Exercise details —
Type out the entries again, matching each one exactly.

Records for processing —

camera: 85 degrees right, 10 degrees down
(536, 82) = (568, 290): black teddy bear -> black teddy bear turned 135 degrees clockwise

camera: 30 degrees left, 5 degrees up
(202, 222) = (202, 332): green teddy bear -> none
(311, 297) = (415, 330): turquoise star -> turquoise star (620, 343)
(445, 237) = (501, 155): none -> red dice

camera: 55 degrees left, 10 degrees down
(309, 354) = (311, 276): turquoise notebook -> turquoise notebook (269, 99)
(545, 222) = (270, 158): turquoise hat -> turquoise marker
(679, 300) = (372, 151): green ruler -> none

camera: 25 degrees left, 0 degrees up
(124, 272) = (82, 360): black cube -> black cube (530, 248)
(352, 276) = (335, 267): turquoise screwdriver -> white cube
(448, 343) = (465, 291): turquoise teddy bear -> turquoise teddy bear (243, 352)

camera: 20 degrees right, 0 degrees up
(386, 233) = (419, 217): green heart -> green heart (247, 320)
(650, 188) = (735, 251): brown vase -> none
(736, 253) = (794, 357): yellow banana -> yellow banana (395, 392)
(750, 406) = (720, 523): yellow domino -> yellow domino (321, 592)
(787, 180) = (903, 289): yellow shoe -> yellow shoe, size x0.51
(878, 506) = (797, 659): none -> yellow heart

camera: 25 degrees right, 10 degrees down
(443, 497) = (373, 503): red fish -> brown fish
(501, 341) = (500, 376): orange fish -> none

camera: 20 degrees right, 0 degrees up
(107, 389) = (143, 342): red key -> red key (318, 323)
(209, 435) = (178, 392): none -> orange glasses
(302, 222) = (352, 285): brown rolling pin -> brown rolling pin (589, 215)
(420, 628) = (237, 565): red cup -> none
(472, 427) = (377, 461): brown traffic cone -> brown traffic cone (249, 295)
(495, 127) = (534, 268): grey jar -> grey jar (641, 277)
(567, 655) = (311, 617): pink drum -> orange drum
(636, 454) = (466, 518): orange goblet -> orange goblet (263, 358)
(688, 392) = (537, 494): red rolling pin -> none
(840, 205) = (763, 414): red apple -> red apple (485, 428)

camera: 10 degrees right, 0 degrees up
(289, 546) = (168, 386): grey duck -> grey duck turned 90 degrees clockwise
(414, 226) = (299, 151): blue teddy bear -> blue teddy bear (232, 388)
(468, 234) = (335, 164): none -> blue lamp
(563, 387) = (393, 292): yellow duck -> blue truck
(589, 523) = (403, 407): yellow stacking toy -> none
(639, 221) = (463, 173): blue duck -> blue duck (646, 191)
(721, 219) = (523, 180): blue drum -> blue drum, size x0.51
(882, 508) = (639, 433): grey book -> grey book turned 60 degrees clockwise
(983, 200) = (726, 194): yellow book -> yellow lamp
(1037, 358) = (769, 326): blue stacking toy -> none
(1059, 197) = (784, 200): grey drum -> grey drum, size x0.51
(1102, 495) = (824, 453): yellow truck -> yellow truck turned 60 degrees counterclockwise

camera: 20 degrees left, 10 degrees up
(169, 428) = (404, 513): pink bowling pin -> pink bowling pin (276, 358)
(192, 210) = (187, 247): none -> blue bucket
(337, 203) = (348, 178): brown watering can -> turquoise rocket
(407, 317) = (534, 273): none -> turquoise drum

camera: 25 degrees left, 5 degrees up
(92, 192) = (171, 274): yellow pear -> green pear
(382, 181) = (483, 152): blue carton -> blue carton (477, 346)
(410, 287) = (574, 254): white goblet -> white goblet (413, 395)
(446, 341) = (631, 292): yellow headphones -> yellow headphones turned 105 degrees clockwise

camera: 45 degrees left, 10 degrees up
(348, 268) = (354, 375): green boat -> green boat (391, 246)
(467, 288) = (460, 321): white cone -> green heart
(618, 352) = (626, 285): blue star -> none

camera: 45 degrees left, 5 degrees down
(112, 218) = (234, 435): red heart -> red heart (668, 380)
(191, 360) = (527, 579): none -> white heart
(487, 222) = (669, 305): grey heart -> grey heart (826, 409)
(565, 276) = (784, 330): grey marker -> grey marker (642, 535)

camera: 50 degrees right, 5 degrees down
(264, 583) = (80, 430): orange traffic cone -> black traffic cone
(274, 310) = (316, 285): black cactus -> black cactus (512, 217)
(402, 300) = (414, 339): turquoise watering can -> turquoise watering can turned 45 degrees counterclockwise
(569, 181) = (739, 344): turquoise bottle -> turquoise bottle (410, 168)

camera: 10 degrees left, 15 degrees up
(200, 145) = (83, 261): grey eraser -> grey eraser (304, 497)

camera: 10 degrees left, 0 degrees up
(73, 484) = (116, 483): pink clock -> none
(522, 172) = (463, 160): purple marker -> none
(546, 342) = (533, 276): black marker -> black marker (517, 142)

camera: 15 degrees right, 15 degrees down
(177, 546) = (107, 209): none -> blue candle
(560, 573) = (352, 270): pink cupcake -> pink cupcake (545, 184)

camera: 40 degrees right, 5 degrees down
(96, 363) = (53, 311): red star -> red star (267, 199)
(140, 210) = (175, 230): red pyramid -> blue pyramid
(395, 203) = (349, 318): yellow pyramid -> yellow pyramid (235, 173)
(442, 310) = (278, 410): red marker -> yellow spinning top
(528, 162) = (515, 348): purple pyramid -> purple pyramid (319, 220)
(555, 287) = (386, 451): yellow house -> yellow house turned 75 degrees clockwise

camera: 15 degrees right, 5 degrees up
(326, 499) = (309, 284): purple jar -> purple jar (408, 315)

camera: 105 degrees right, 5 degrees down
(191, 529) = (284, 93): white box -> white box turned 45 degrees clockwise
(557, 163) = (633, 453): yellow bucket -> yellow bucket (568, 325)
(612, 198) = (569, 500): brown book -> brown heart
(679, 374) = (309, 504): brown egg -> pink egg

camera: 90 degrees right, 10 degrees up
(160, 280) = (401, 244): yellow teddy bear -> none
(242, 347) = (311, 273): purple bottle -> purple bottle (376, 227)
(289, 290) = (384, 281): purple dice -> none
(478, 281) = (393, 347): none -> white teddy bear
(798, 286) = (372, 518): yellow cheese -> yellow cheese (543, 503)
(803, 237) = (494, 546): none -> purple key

The answer —
camera: 85 degrees right, 10 degrees down
(536, 82) = (568, 290): black teddy bear -> black teddy bear turned 135 degrees clockwise

camera: 30 degrees left, 5 degrees up
(202, 222) = (202, 332): green teddy bear -> none
(311, 297) = (415, 330): turquoise star -> turquoise star (620, 343)
(445, 237) = (501, 155): none -> red dice

camera: 55 degrees left, 10 degrees down
(309, 354) = (311, 276): turquoise notebook -> turquoise notebook (269, 99)
(545, 222) = (270, 158): turquoise hat -> turquoise marker
(679, 300) = (372, 151): green ruler -> none

camera: 25 degrees left, 0 degrees up
(124, 272) = (82, 360): black cube -> black cube (530, 248)
(352, 276) = (335, 267): turquoise screwdriver -> white cube
(448, 343) = (465, 291): turquoise teddy bear -> turquoise teddy bear (243, 352)

camera: 20 degrees right, 0 degrees up
(386, 233) = (419, 217): green heart -> green heart (247, 320)
(650, 188) = (735, 251): brown vase -> none
(736, 253) = (794, 357): yellow banana -> yellow banana (395, 392)
(750, 406) = (720, 523): yellow domino -> yellow domino (321, 592)
(787, 180) = (903, 289): yellow shoe -> yellow shoe, size x0.51
(878, 506) = (797, 659): none -> yellow heart

camera: 25 degrees right, 10 degrees down
(443, 497) = (373, 503): red fish -> brown fish
(501, 341) = (500, 376): orange fish -> none

camera: 20 degrees right, 0 degrees up
(107, 389) = (143, 342): red key -> red key (318, 323)
(209, 435) = (178, 392): none -> orange glasses
(302, 222) = (352, 285): brown rolling pin -> brown rolling pin (589, 215)
(420, 628) = (237, 565): red cup -> none
(472, 427) = (377, 461): brown traffic cone -> brown traffic cone (249, 295)
(495, 127) = (534, 268): grey jar -> grey jar (641, 277)
(567, 655) = (311, 617): pink drum -> orange drum
(636, 454) = (466, 518): orange goblet -> orange goblet (263, 358)
(688, 392) = (537, 494): red rolling pin -> none
(840, 205) = (763, 414): red apple -> red apple (485, 428)

camera: 10 degrees right, 0 degrees up
(289, 546) = (168, 386): grey duck -> grey duck turned 90 degrees clockwise
(414, 226) = (299, 151): blue teddy bear -> blue teddy bear (232, 388)
(468, 234) = (335, 164): none -> blue lamp
(563, 387) = (393, 292): yellow duck -> blue truck
(589, 523) = (403, 407): yellow stacking toy -> none
(639, 221) = (463, 173): blue duck -> blue duck (646, 191)
(721, 219) = (523, 180): blue drum -> blue drum, size x0.51
(882, 508) = (639, 433): grey book -> grey book turned 60 degrees clockwise
(983, 200) = (726, 194): yellow book -> yellow lamp
(1037, 358) = (769, 326): blue stacking toy -> none
(1059, 197) = (784, 200): grey drum -> grey drum, size x0.51
(1102, 495) = (824, 453): yellow truck -> yellow truck turned 60 degrees counterclockwise

camera: 20 degrees left, 10 degrees up
(169, 428) = (404, 513): pink bowling pin -> pink bowling pin (276, 358)
(192, 210) = (187, 247): none -> blue bucket
(337, 203) = (348, 178): brown watering can -> turquoise rocket
(407, 317) = (534, 273): none -> turquoise drum

camera: 25 degrees left, 5 degrees up
(92, 192) = (171, 274): yellow pear -> green pear
(382, 181) = (483, 152): blue carton -> blue carton (477, 346)
(410, 287) = (574, 254): white goblet -> white goblet (413, 395)
(446, 341) = (631, 292): yellow headphones -> yellow headphones turned 105 degrees clockwise

camera: 45 degrees left, 10 degrees up
(348, 268) = (354, 375): green boat -> green boat (391, 246)
(467, 288) = (460, 321): white cone -> green heart
(618, 352) = (626, 285): blue star -> none

camera: 45 degrees left, 5 degrees down
(112, 218) = (234, 435): red heart -> red heart (668, 380)
(191, 360) = (527, 579): none -> white heart
(487, 222) = (669, 305): grey heart -> grey heart (826, 409)
(565, 276) = (784, 330): grey marker -> grey marker (642, 535)

camera: 50 degrees right, 5 degrees down
(264, 583) = (80, 430): orange traffic cone -> black traffic cone
(274, 310) = (316, 285): black cactus -> black cactus (512, 217)
(402, 300) = (414, 339): turquoise watering can -> turquoise watering can turned 45 degrees counterclockwise
(569, 181) = (739, 344): turquoise bottle -> turquoise bottle (410, 168)

camera: 10 degrees left, 15 degrees up
(200, 145) = (83, 261): grey eraser -> grey eraser (304, 497)

camera: 10 degrees left, 0 degrees up
(73, 484) = (116, 483): pink clock -> none
(522, 172) = (463, 160): purple marker -> none
(546, 342) = (533, 276): black marker -> black marker (517, 142)

camera: 15 degrees right, 15 degrees down
(177, 546) = (107, 209): none -> blue candle
(560, 573) = (352, 270): pink cupcake -> pink cupcake (545, 184)

camera: 40 degrees right, 5 degrees down
(96, 363) = (53, 311): red star -> red star (267, 199)
(140, 210) = (175, 230): red pyramid -> blue pyramid
(395, 203) = (349, 318): yellow pyramid -> yellow pyramid (235, 173)
(442, 310) = (278, 410): red marker -> yellow spinning top
(528, 162) = (515, 348): purple pyramid -> purple pyramid (319, 220)
(555, 287) = (386, 451): yellow house -> yellow house turned 75 degrees clockwise

camera: 15 degrees right, 5 degrees up
(326, 499) = (309, 284): purple jar -> purple jar (408, 315)

camera: 105 degrees right, 5 degrees down
(191, 529) = (284, 93): white box -> white box turned 45 degrees clockwise
(557, 163) = (633, 453): yellow bucket -> yellow bucket (568, 325)
(612, 198) = (569, 500): brown book -> brown heart
(679, 374) = (309, 504): brown egg -> pink egg

camera: 90 degrees right, 10 degrees up
(160, 280) = (401, 244): yellow teddy bear -> none
(242, 347) = (311, 273): purple bottle -> purple bottle (376, 227)
(289, 290) = (384, 281): purple dice -> none
(478, 281) = (393, 347): none -> white teddy bear
(798, 286) = (372, 518): yellow cheese -> yellow cheese (543, 503)
(803, 237) = (494, 546): none -> purple key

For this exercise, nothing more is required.